Entries taken from a collection:
======

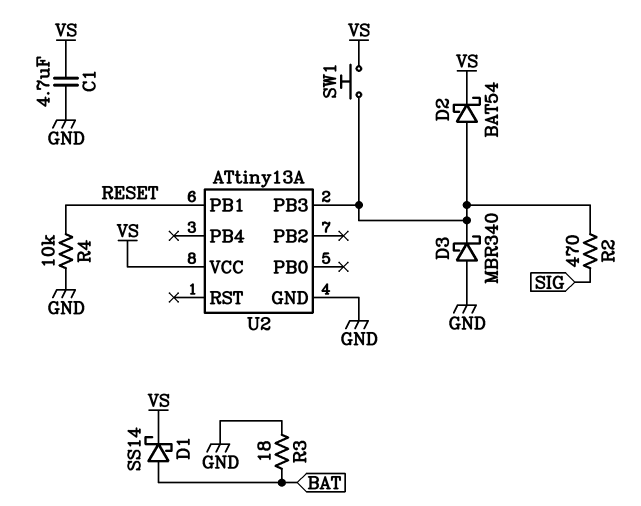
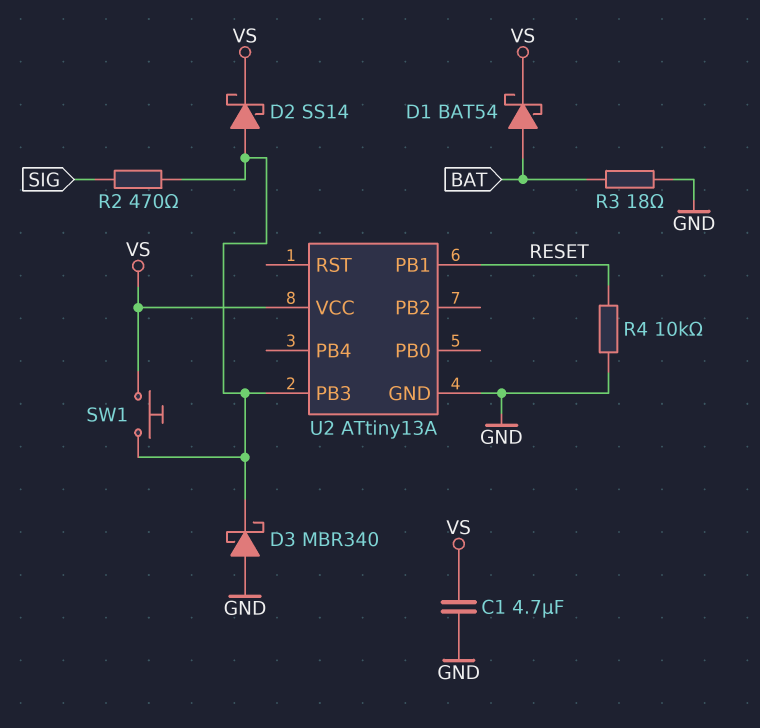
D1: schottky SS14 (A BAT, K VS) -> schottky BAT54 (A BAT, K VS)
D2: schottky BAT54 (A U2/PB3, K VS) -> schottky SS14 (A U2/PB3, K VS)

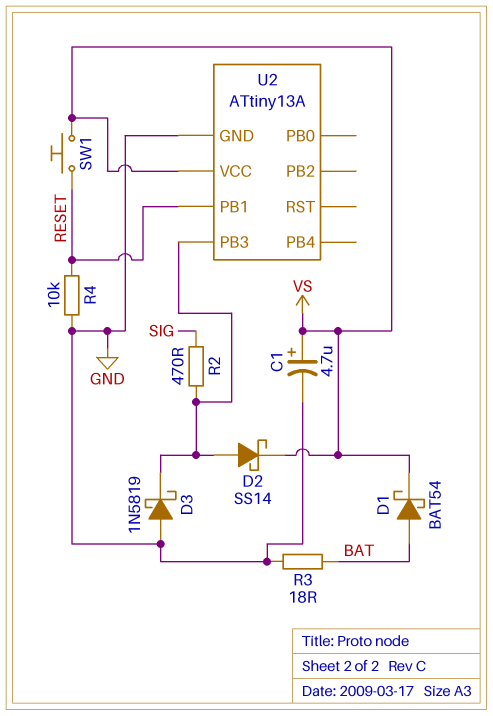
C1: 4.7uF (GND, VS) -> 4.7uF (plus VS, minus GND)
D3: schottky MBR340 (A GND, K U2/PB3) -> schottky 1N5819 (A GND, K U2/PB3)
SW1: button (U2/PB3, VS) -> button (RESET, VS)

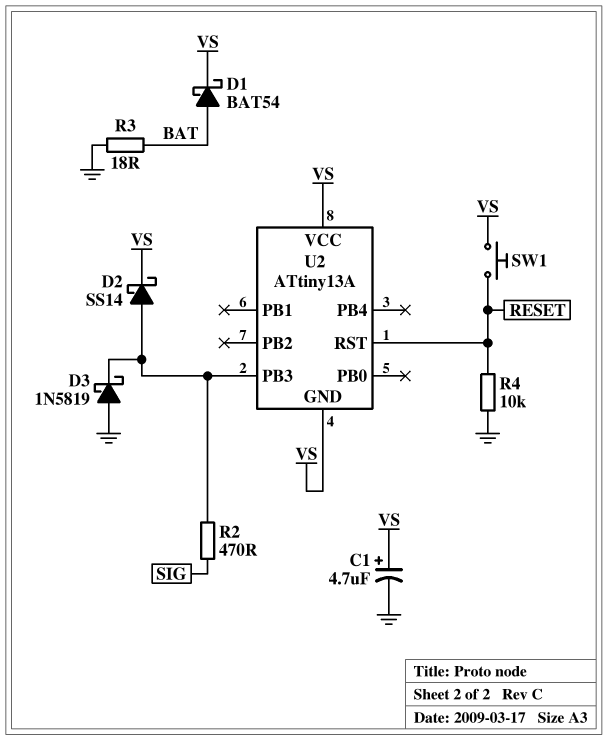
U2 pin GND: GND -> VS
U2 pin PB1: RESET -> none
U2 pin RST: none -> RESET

======

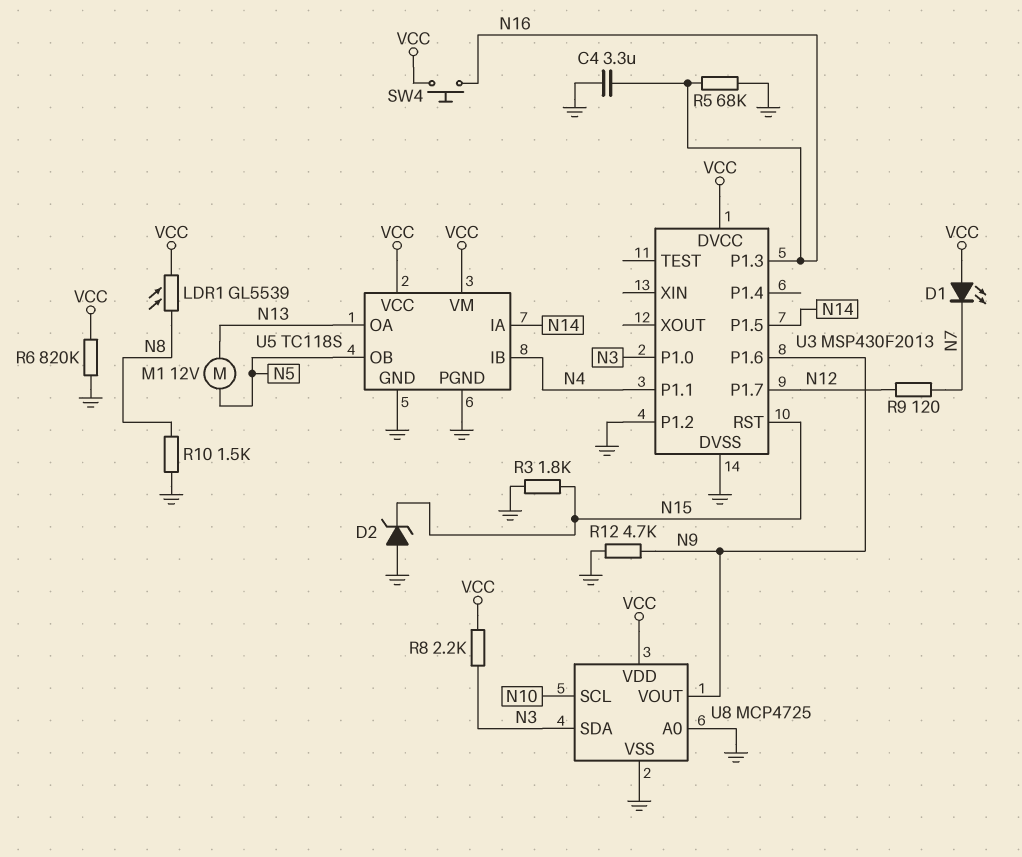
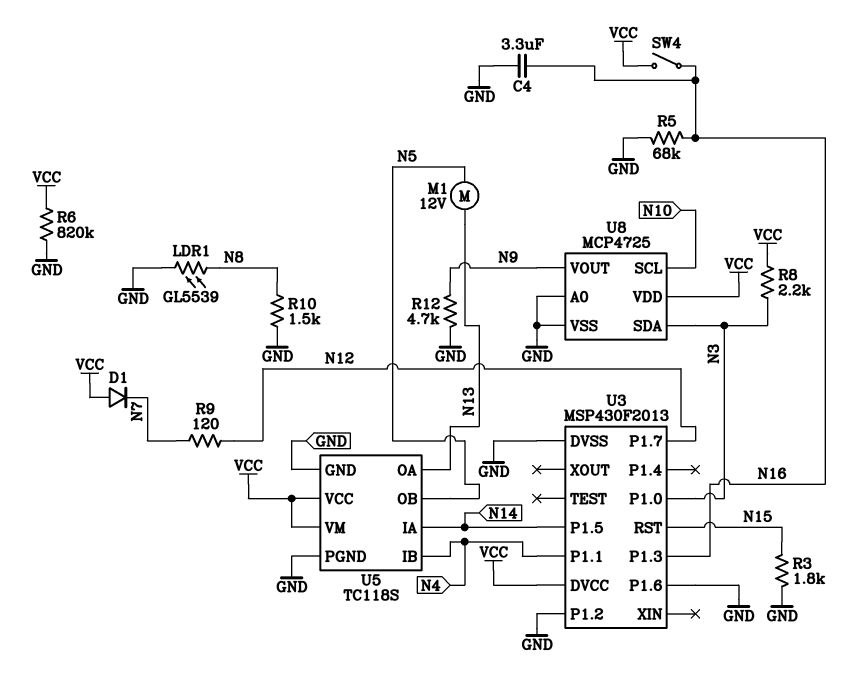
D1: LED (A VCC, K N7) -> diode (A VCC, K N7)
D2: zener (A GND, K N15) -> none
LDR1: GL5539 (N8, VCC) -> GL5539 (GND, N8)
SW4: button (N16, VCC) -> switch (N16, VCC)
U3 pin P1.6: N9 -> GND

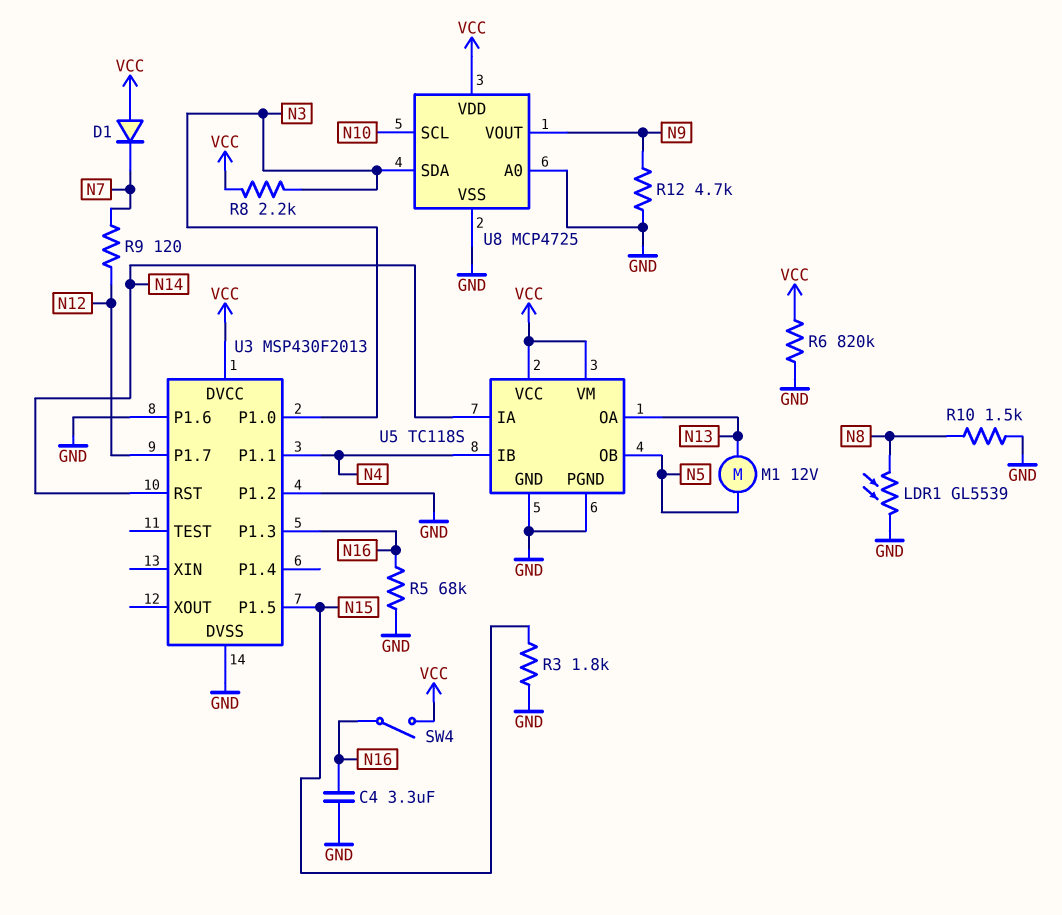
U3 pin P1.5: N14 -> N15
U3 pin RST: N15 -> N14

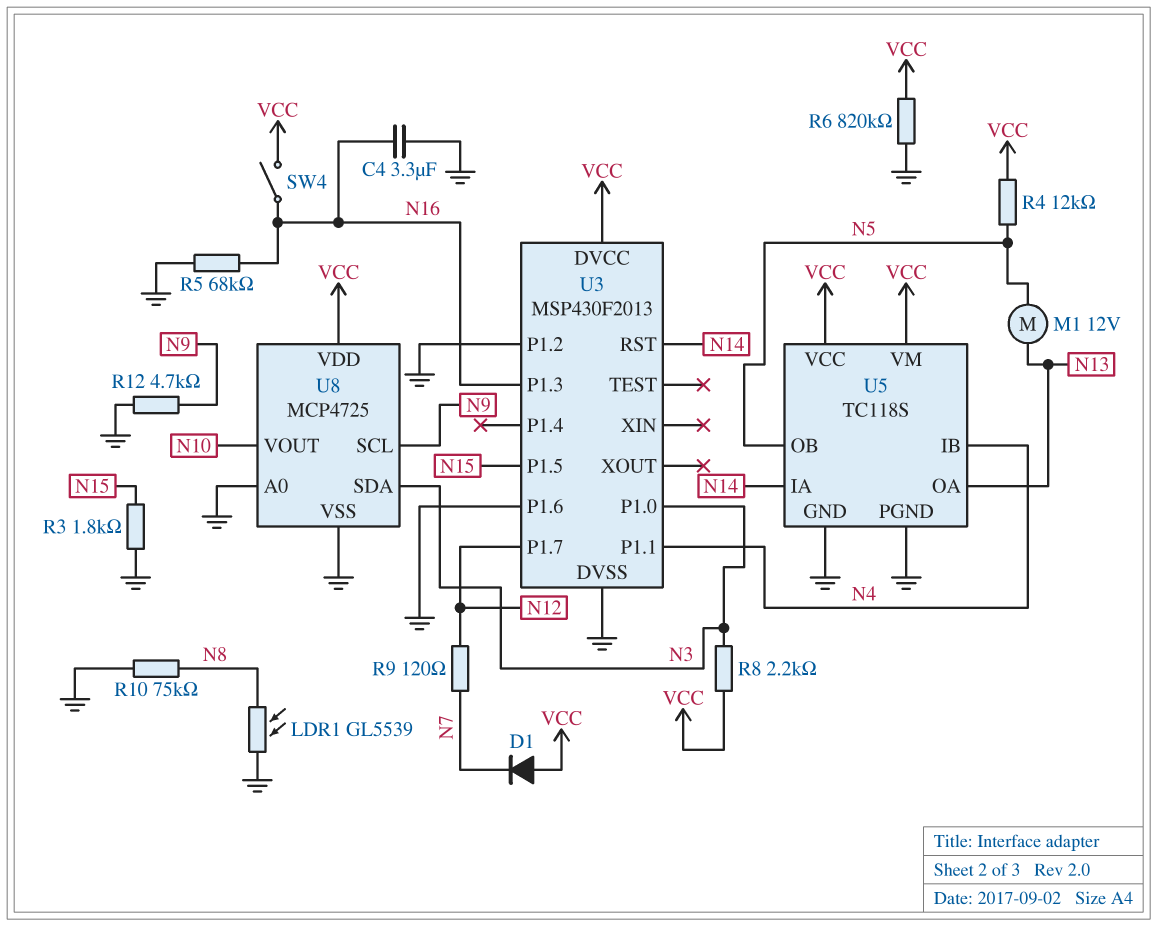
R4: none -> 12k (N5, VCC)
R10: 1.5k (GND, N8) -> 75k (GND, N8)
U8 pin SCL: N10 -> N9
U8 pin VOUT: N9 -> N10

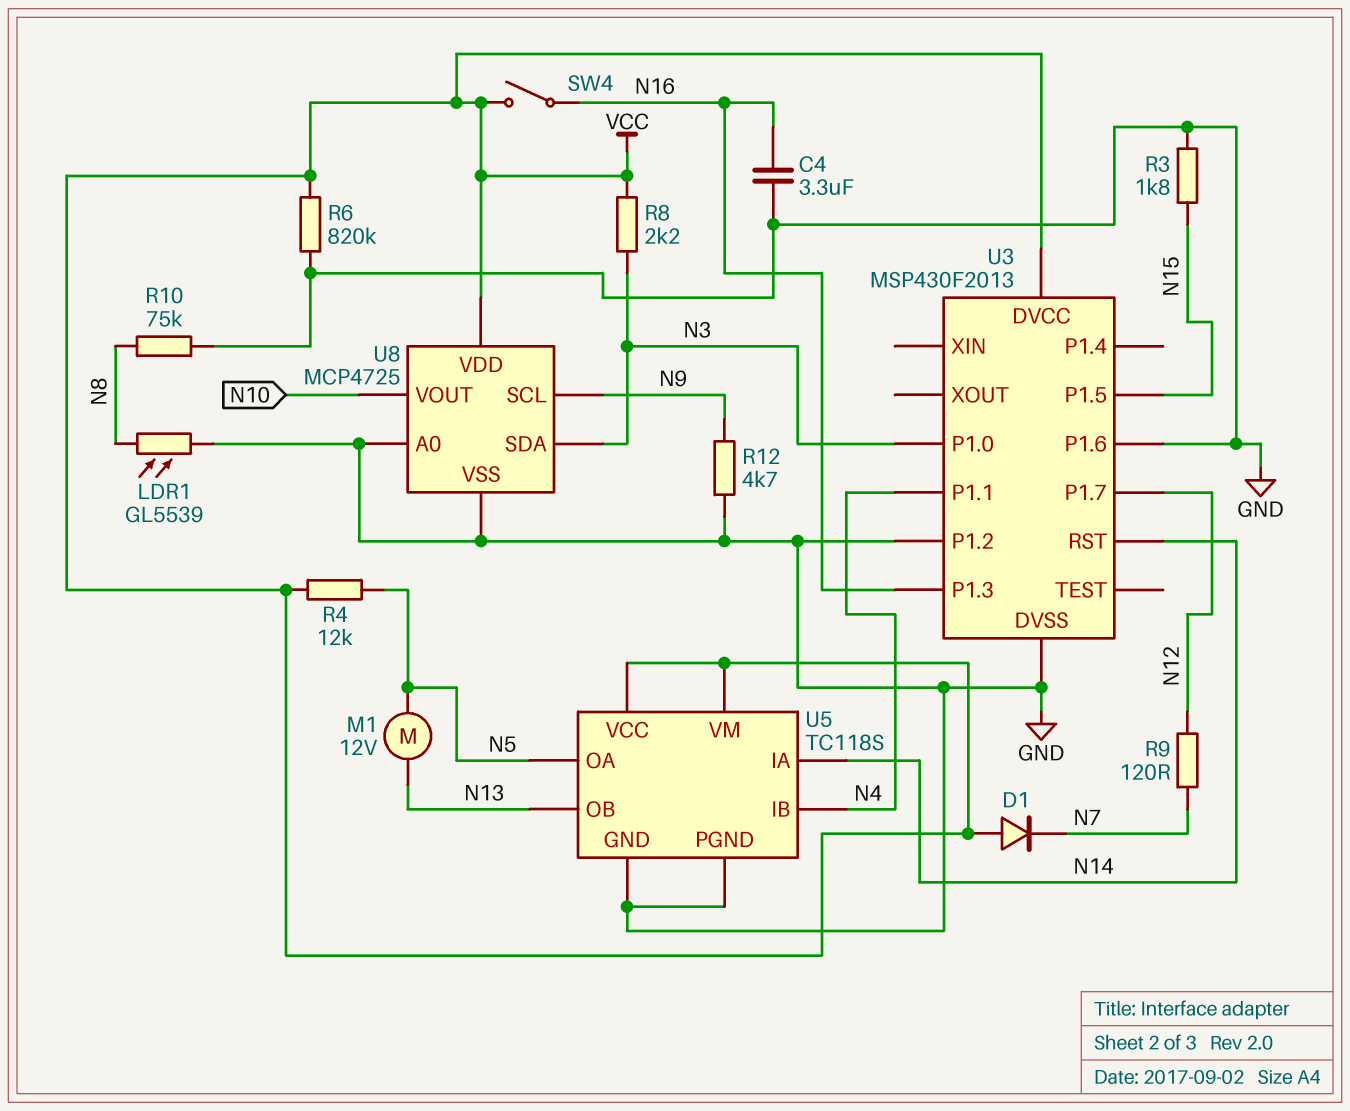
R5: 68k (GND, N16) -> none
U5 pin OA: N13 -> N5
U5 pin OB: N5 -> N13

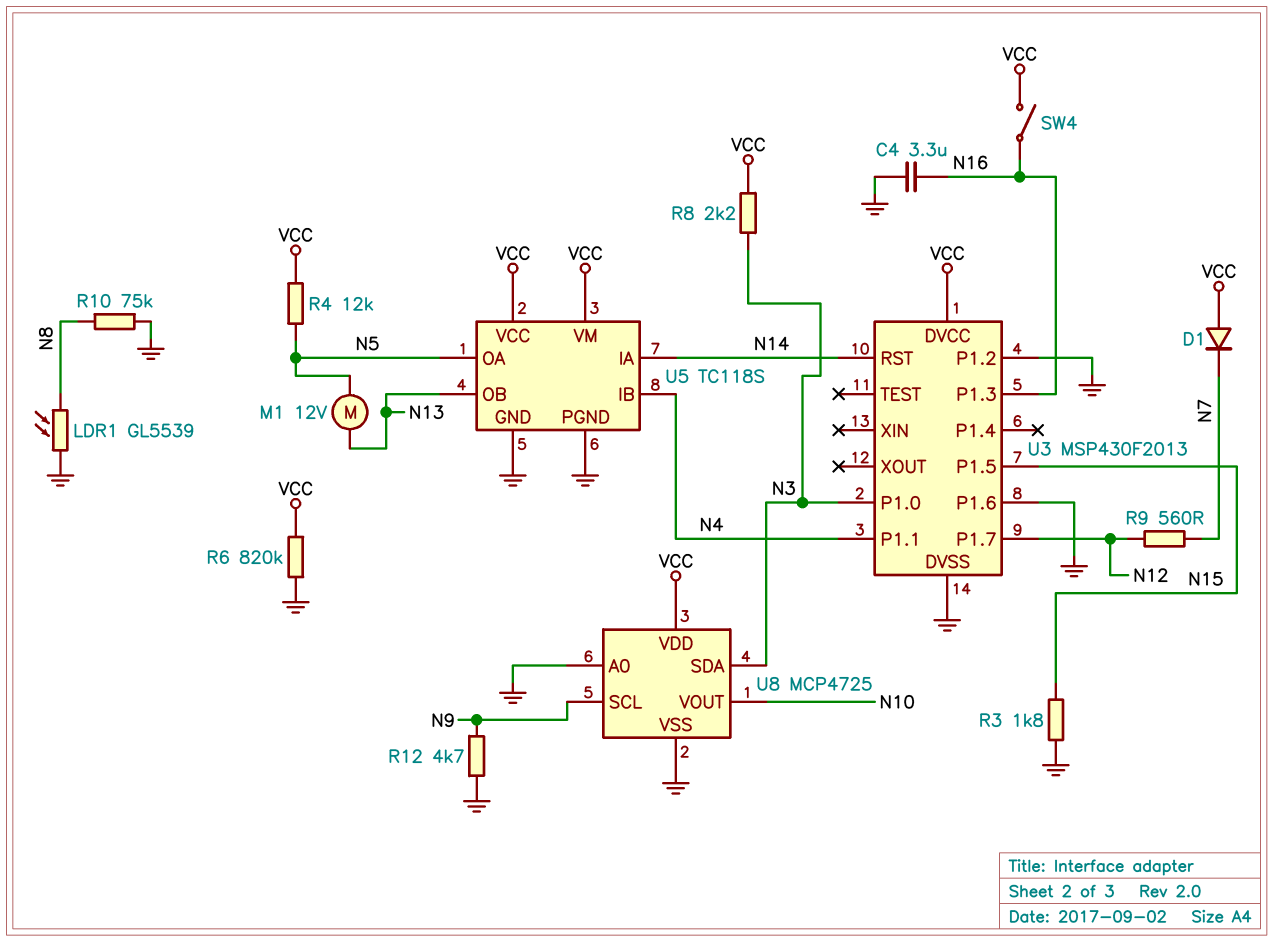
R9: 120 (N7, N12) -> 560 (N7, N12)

======

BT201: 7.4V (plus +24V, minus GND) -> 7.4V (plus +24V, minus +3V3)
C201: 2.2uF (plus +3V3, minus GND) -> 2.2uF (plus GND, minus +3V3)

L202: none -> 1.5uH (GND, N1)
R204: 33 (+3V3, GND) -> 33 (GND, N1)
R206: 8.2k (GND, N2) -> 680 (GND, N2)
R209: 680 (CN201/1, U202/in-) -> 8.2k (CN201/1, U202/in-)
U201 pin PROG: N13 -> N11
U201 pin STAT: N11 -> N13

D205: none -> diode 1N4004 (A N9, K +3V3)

======

● Description of the task:
There is a line with "U2 pin GND: GND -> VS" and a line with "U2 pin RST: none -> RESET" above. Copy exactly those two lines and all lines between them, with nothing else.

● Answer to this exercise:
U2 pin GND: GND -> VS
U2 pin PB1: RESET -> none
U2 pin RST: none -> RESET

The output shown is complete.